▶ _WORK ITEM_
A verbatim copy of the full data, with no pictures, is the expected answer.

(Revision tracking records)
^^^^^^^^

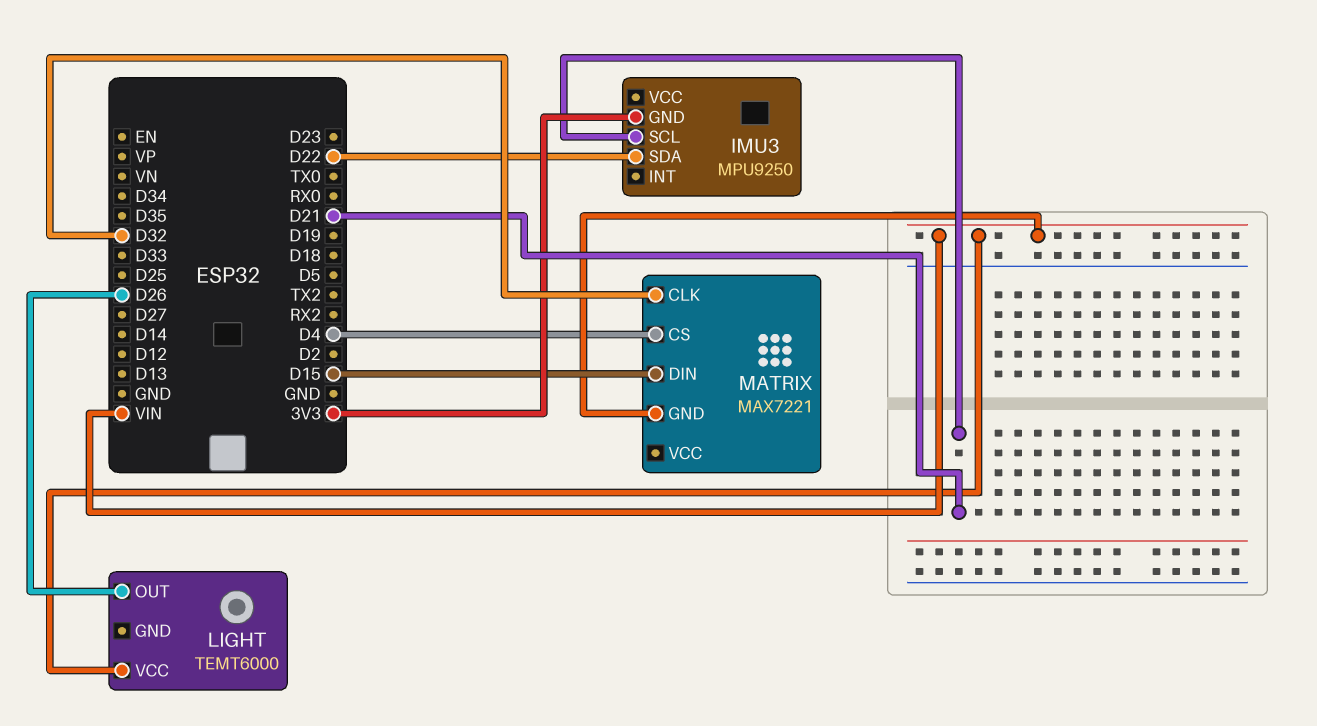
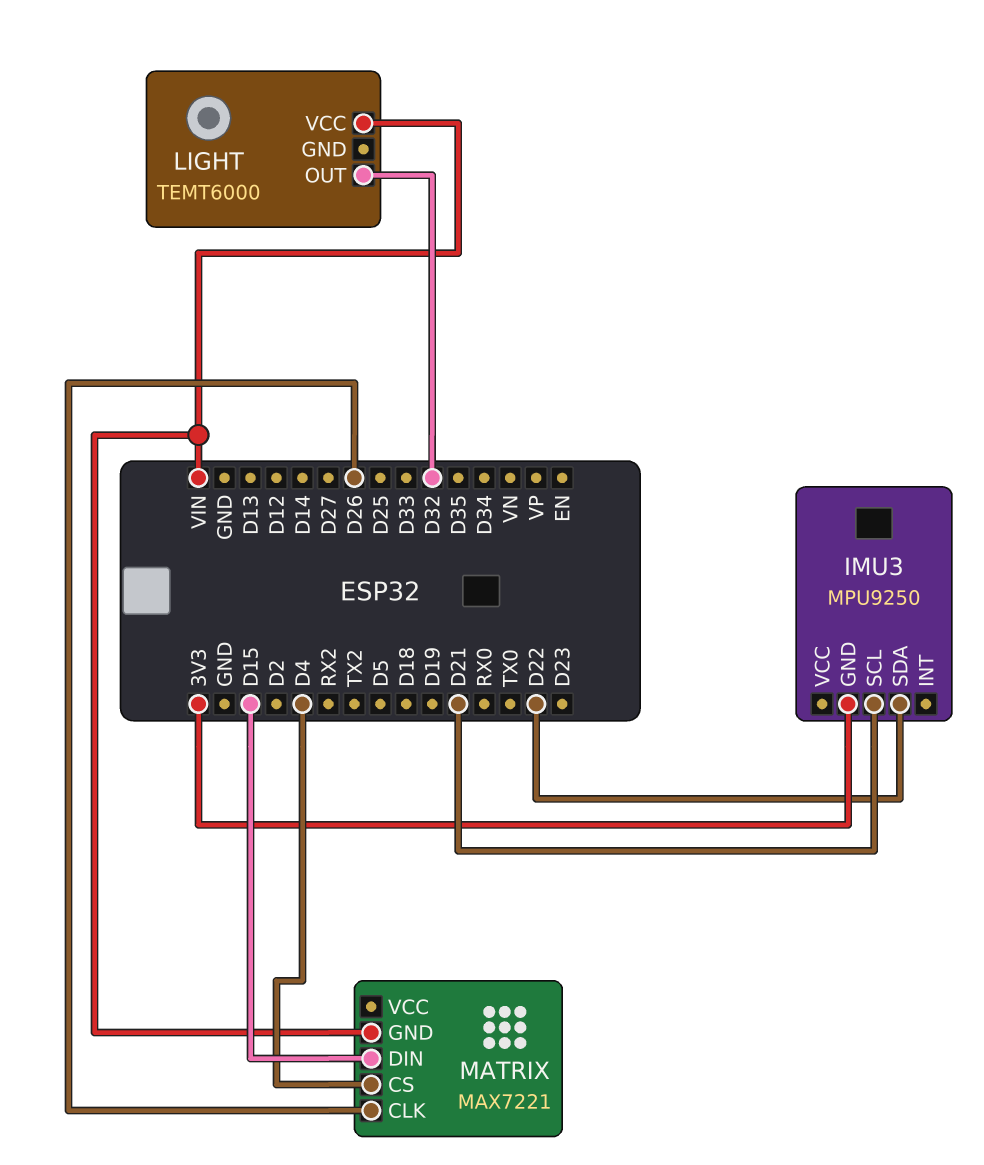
LIGHT pin OUT: D26 -> D32
MATRIX pin CLK: D32 -> D26

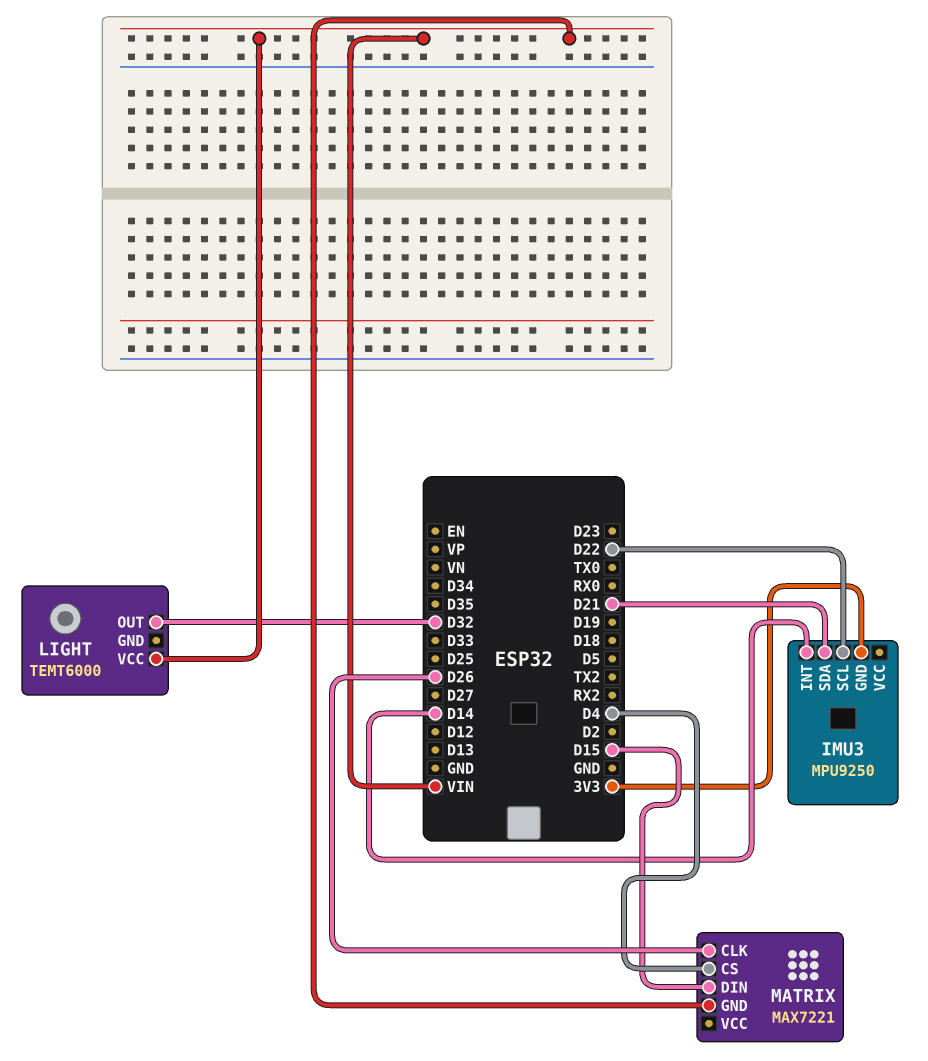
IMU3 pin INT: none -> D14
IMU3 pin SCL: D21 -> D22
IMU3 pin SDA: D22 -> D21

^^^^^^^^

▶ _ANSWER FOR THE TASK_
LIGHT pin OUT: D26 -> D32
MATRIX pin CLK: D32 -> D26

IMU3 pin INT: none -> D14
IMU3 pin SCL: D21 -> D22
IMU3 pin SDA: D22 -> D21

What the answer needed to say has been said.